*INSTRUCTIONS TO FOLLOW:* Quote the records below in full, exactly as given, with the images taken out.

*RECORDS TO USE:*
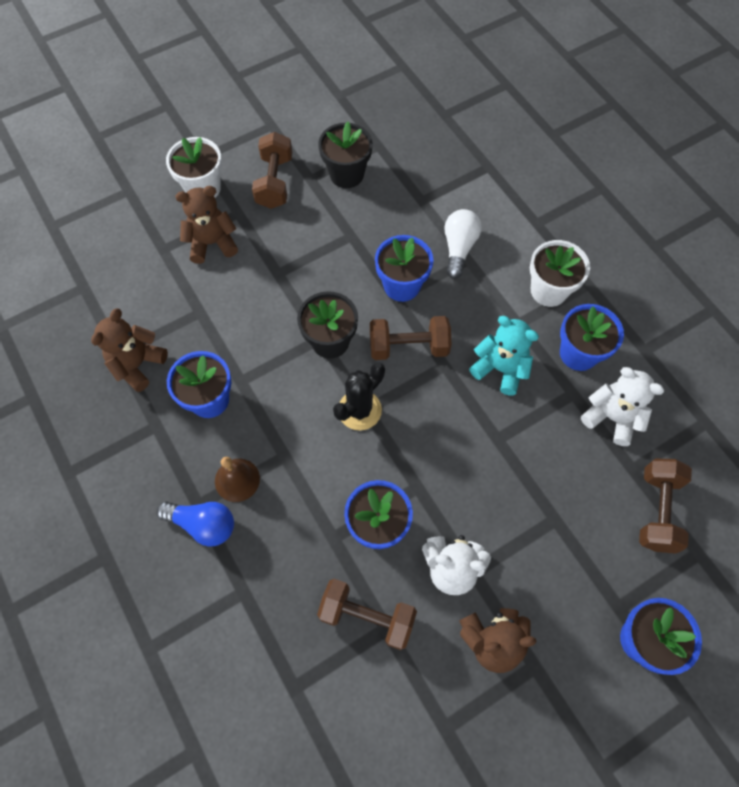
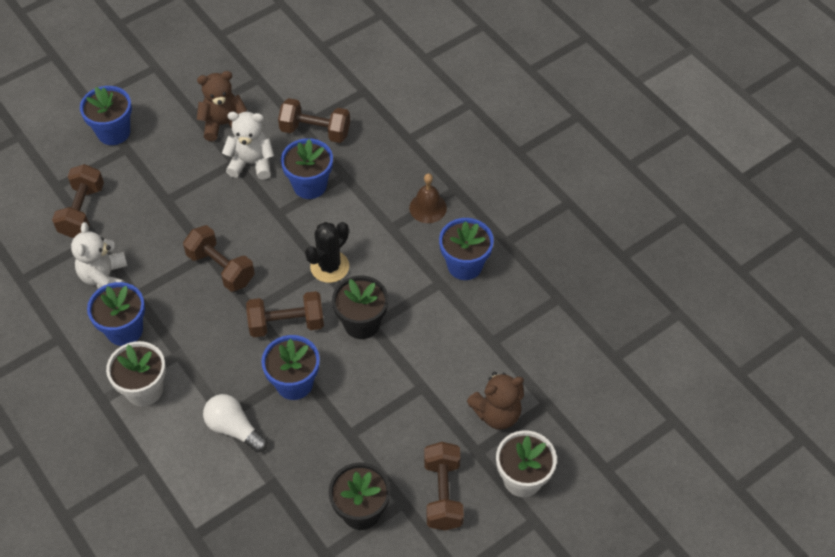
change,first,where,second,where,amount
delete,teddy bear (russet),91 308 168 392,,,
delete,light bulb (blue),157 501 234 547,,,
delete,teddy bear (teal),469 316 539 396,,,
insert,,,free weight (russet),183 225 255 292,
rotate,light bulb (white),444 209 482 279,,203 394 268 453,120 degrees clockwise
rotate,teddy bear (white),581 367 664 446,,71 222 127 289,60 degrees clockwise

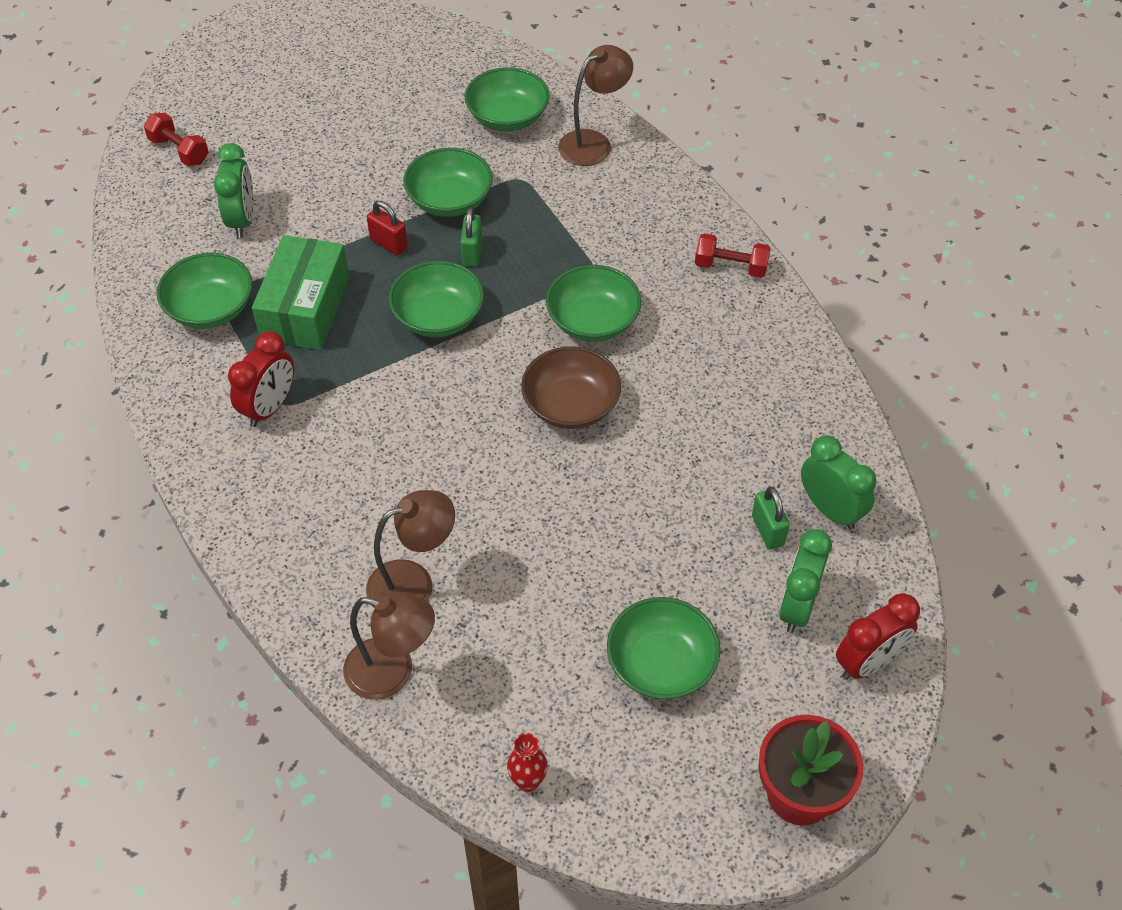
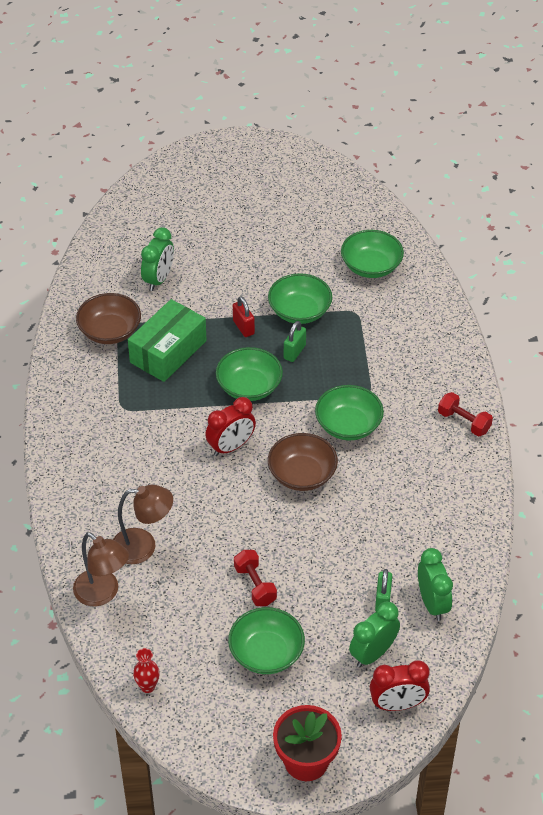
change,first,where,second,where,amount
delete,lamp (russet),558 45 633 166,,,
move,free weight (scarlet),144 113 209 166,,234 550 277 606,
move,alarm clock (scarlet),228 331 294 427,,205 397 256 456,
recolor,serving bowl (green),157 253 253 329,serving bowl (russet),76 293 141 344,

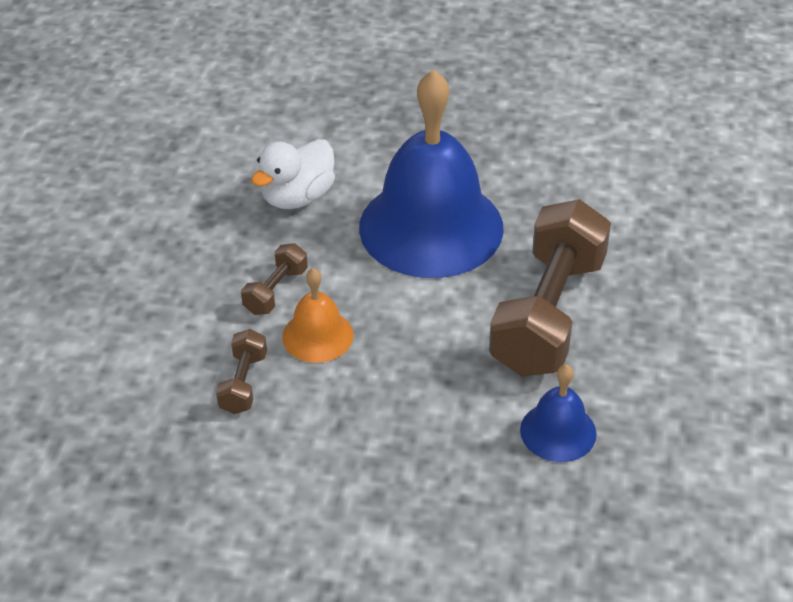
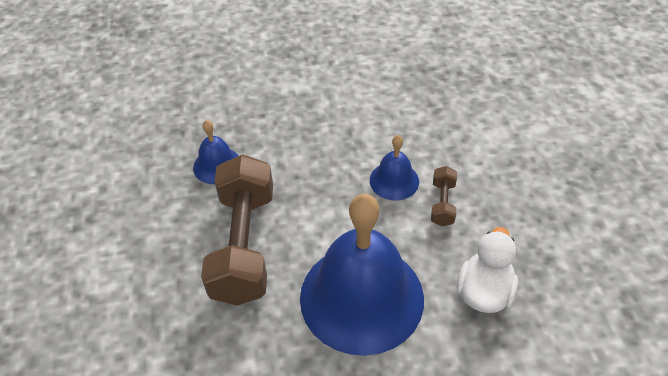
change,first,where,second,where,amount
delete,free weight (russet),216 329 267 414,,,
recolor,school bell (orange),282 268 354 363,school bell (blue),370 135 419 200,

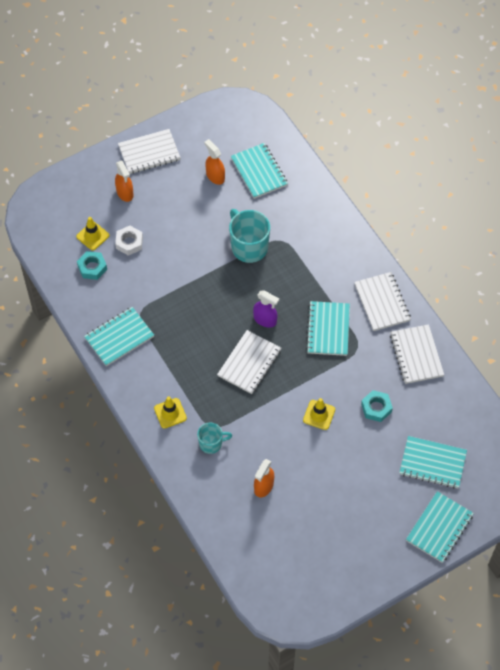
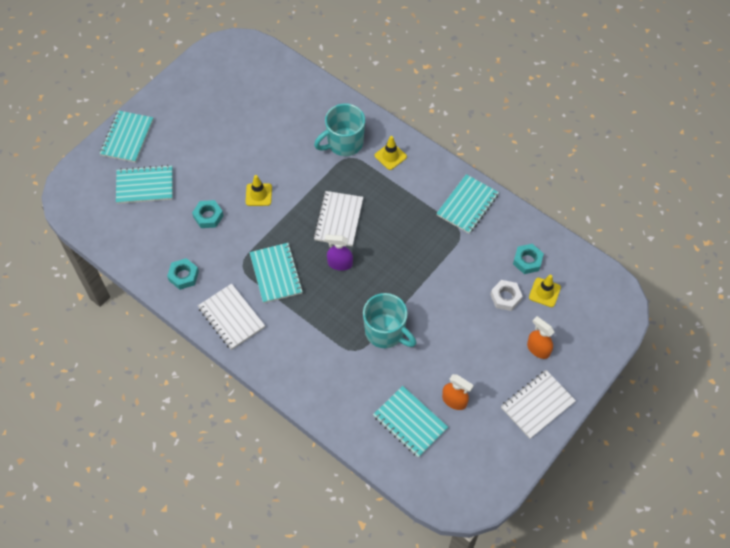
change,first,where,second,where,amount
delete,sprayer (orange),254 459 274 497,,,
replace,notepad (white),390 324 444 384,hex nut (teal),167 258 199 290,
resize,tea mug (teal),197 422 232 454,,314 104 365 156,x1.73

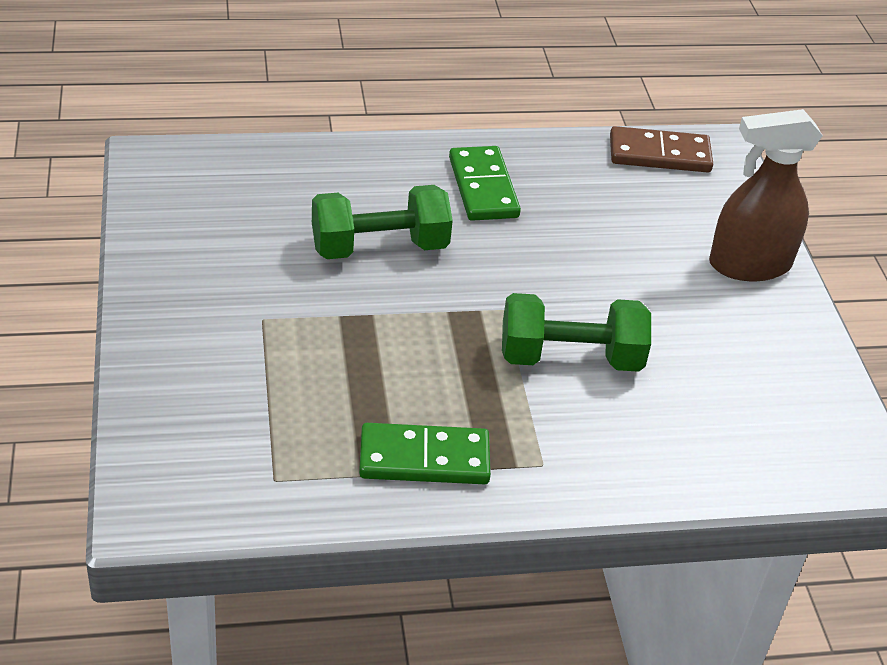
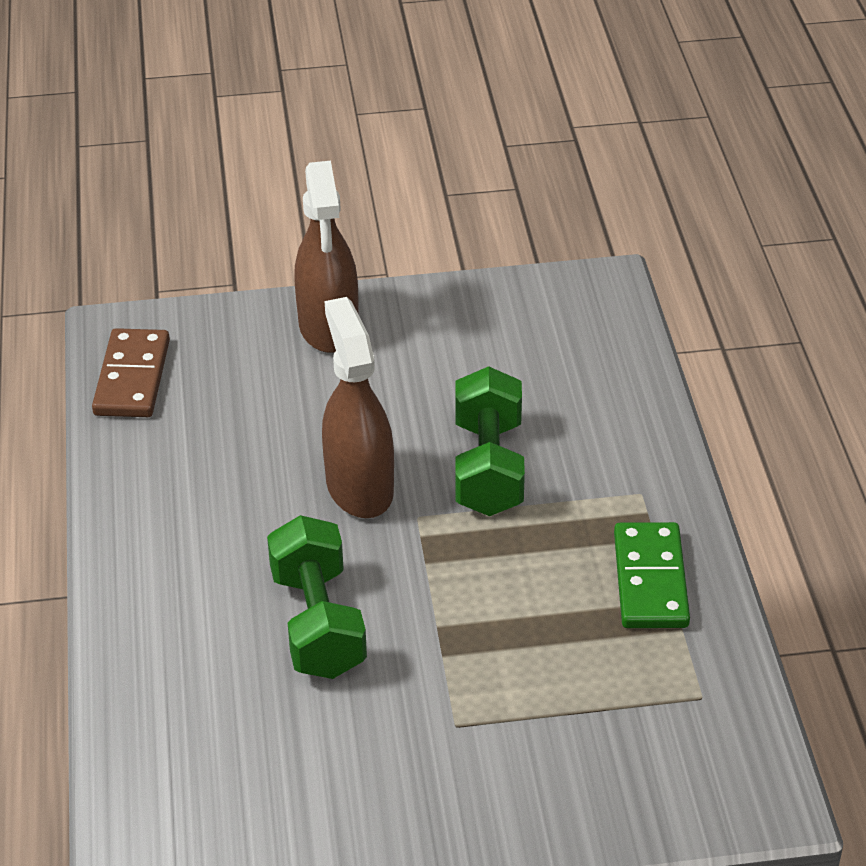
change,first,where,second,where,amount
delete,domino piece (green),449 146 521 221,,,
insert,,,sprayer (russet),322 297 394 518,

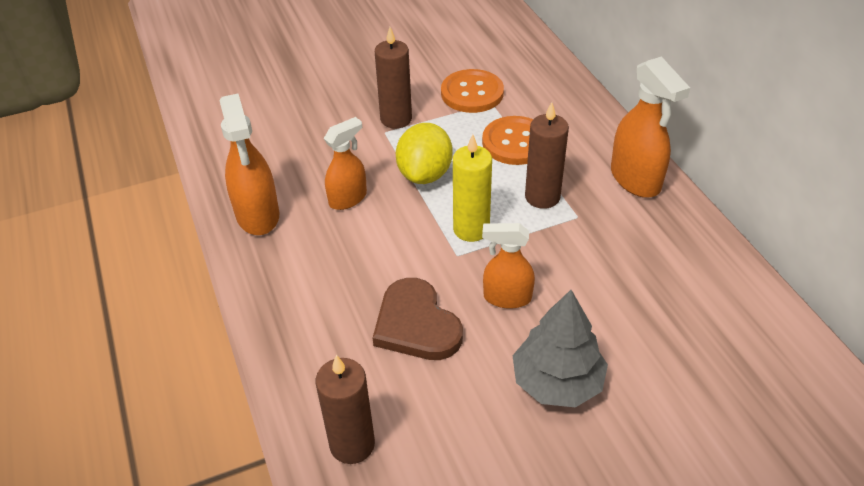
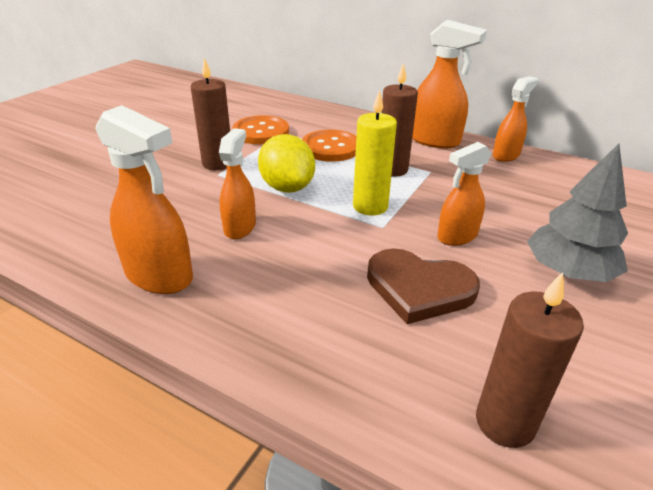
change,first,where,second,where,amount
insert,,,sprayer (orange),493 76 538 162,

*WRITTEN RESPONSE:*
change,first,where,second,where,amount
delete,teddy bear (russet),91 308 168 392,,,
delete,light bulb (blue),157 501 234 547,,,
delete,teddy bear (teal),469 316 539 396,,,
insert,,,free weight (russet),183 225 255 292,
rotate,light bulb (white),444 209 482 279,,203 394 268 453,120 degrees clockwise
rotate,teddy bear (white),581 367 664 446,,71 222 127 289,60 degrees clockwise

change,first,where,second,where,amount
delete,lamp (russet),558 45 633 166,,,
move,free weight (scarlet),144 113 209 166,,234 550 277 606,
move,alarm clock (scarlet),228 331 294 427,,205 397 256 456,
recolor,serving bowl (green),157 253 253 329,serving bowl (russet),76 293 141 344,

change,first,where,second,where,amount
delete,free weight (russet),216 329 267 414,,,
recolor,school bell (orange),282 268 354 363,school bell (blue),370 135 419 200,

change,first,where,second,where,amount
delete,sprayer (orange),254 459 274 497,,,
replace,notepad (white),390 324 444 384,hex nut (teal),167 258 199 290,
resize,tea mug (teal),197 422 232 454,,314 104 365 156,x1.73

change,first,where,second,where,amount
delete,domino piece (green),449 146 521 221,,,
insert,,,sprayer (russet),322 297 394 518,

change,first,where,second,where,amount
insert,,,sprayer (orange),493 76 538 162,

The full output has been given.